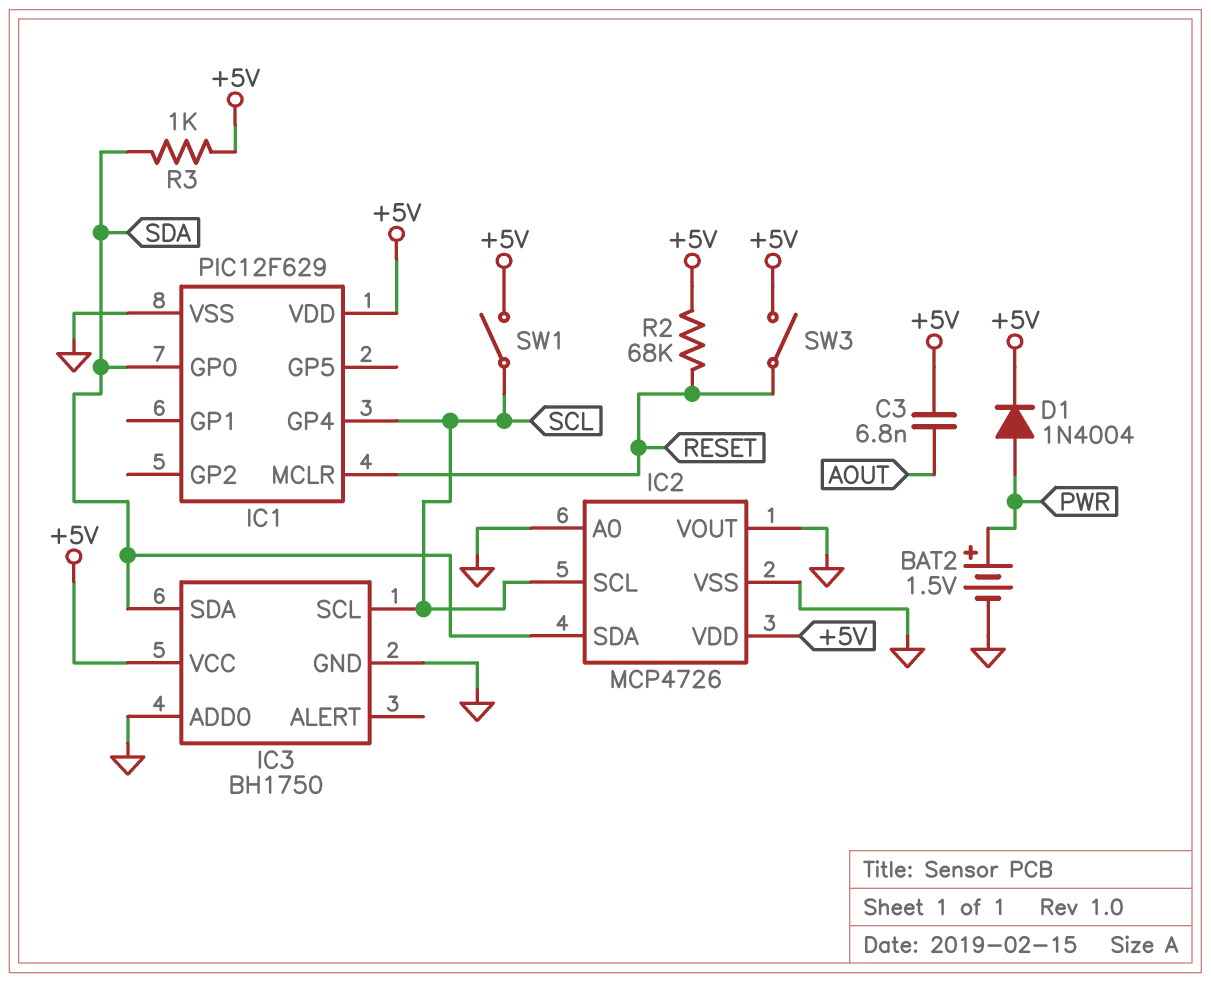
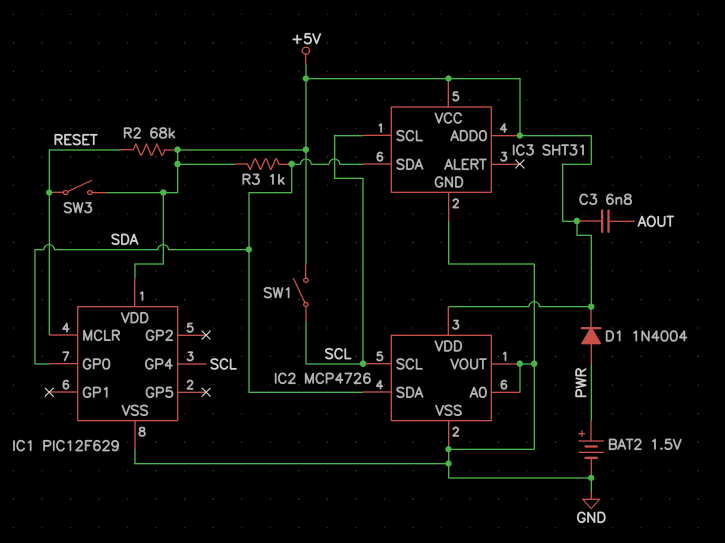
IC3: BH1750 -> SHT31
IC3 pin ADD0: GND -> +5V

==

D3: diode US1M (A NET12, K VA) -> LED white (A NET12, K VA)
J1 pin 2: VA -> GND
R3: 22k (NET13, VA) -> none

--

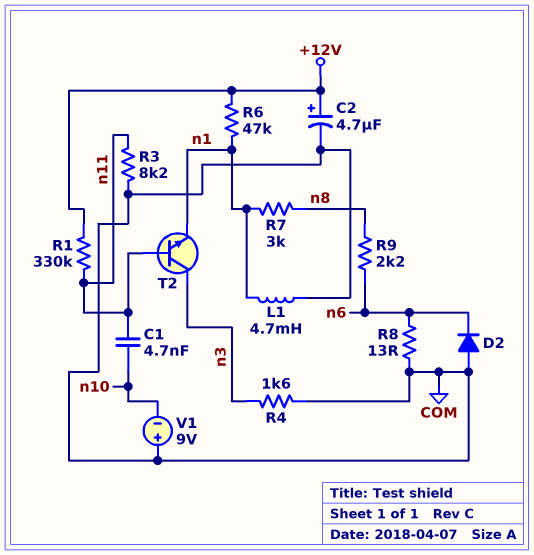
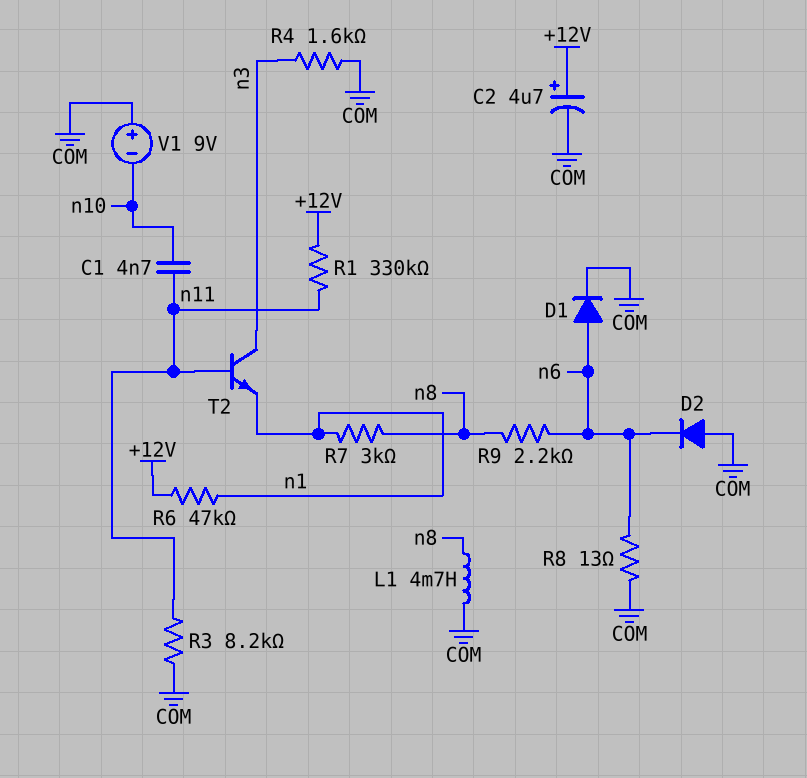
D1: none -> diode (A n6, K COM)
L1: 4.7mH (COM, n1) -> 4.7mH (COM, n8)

Task goal: Please give an exact copy of the entries above, from the line with "D3: diode US1M" down to the line with "R3: 22k (NET13, VA) -> none", inclusive, and nothing else.

Worked solution:
D3: diode US1M (A NET12, K VA) -> LED white (A NET12, K VA)
J1 pin 2: VA -> GND
R3: 22k (NET13, VA) -> none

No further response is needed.